## ABOUT THIS TASK
Your response should match the records line for line.

Colored object listings

- Opening Delimiter -

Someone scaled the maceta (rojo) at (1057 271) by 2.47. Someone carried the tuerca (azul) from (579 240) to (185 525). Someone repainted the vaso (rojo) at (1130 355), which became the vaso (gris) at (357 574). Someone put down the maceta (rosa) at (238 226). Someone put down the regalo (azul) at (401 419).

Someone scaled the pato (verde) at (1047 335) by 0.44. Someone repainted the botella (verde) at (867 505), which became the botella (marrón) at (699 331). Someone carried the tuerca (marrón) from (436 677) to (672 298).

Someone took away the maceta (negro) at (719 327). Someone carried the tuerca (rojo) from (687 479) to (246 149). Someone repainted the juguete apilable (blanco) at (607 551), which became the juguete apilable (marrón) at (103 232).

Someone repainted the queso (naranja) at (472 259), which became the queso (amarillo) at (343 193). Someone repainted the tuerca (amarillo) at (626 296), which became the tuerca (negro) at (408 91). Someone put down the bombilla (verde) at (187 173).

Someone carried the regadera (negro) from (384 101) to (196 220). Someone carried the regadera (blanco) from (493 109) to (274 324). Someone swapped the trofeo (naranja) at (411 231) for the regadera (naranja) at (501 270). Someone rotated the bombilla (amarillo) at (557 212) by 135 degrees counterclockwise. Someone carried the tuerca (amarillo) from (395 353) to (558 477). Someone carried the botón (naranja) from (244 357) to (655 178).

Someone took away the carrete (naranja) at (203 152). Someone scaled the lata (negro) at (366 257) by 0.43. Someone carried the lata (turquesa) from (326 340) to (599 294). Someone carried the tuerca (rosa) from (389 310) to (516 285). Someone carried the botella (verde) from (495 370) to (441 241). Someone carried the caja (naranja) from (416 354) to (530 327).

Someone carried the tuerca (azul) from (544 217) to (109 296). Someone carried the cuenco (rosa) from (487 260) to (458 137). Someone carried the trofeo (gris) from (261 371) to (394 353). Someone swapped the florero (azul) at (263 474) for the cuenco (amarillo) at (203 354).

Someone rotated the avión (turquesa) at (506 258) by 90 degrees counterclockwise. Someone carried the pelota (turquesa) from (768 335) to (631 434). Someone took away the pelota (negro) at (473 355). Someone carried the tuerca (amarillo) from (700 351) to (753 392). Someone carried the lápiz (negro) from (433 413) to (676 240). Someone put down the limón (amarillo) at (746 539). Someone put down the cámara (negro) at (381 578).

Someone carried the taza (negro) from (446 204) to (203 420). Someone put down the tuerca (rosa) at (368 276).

- Closing Delimiter -

## ANSWER SECTION
Someone scaled the maceta (rojo) at (1057 271) by 2.47. Someone carried the tuerca (azul) from (579 240) to (185 525). Someone repainted the vaso (rojo) at (1130 355), which became the vaso (gris) at (357 574). Someone put down the maceta (rosa) at (238 226). Someone put down the regalo (azul) at (401 419).

Someone scaled the pato (verde) at (1047 335) by 0.44. Someone repainted the botella (verde) at (867 505), which became the botella (marrón) at (699 331). Someone carried the tuerca (marrón) from (436 677) to (672 298).

Someone took away the maceta (negro) at (719 327). Someone carried the tuerca (rojo) from (687 479) to (246 149). Someone repainted the juguete apilable (blanco) at (607 551), which became the juguete apilable (marrón) at (103 232).

Someone repainted the queso (naranja) at (472 259), which became the queso (amarillo) at (343 193). Someone repainted the tuerca (amarillo) at (626 296), which became the tuerca (negro) at (408 91). Someone put down the bombilla (verde) at (187 173).

Someone carried the regadera (negro) from (384 101) to (196 220). Someone carried the regadera (blanco) from (493 109) to (274 324). Someone swapped the trofeo (naranja) at (411 231) for the regadera (naranja) at (501 270). Someone rotated the bombilla (amarillo) at (557 212) by 135 degrees counterclockwise. Someone carried the tuerca (amarillo) from (395 353) to (558 477). Someone carried the botón (naranja) from (244 357) to (655 178).

Someone took away the carrete (naranja) at (203 152). Someone scaled the lata (negro) at (366 257) by 0.43. Someone carried the lata (turquesa) from (326 340) to (599 294). Someone carried the tuerca (rosa) from (389 310) to (516 285). Someone carried the botella (verde) from (495 370) to (441 241). Someone carried the caja (naranja) from (416 354) to (530 327).

Someone carried the tuerca (azul) from (544 217) to (109 296). Someone carried the cuenco (rosa) from (487 260) to (458 137). Someone carried the trofeo (gris) from (261 371) to (394 353). Someone swapped the florero (azul) at (263 474) for the cuenco (amarillo) at (203 354).

Someone rotated the avión (turquesa) at (506 258) by 90 degrees counterclockwise. Someone carried the pelota (turquesa) from (768 335) to (631 434). Someone took away the pelota (negro) at (473 355). Someone carried the tuerca (amarillo) from (700 351) to (753 392). Someone carried the lápiz (negro) from (433 413) to (676 240). Someone put down the limón (amarillo) at (746 539). Someone put down the cámara (negro) at (381 578).

Someone carried the taza (negro) from (446 204) to (203 420). Someone put down the tuerca (rosa) at (368 276).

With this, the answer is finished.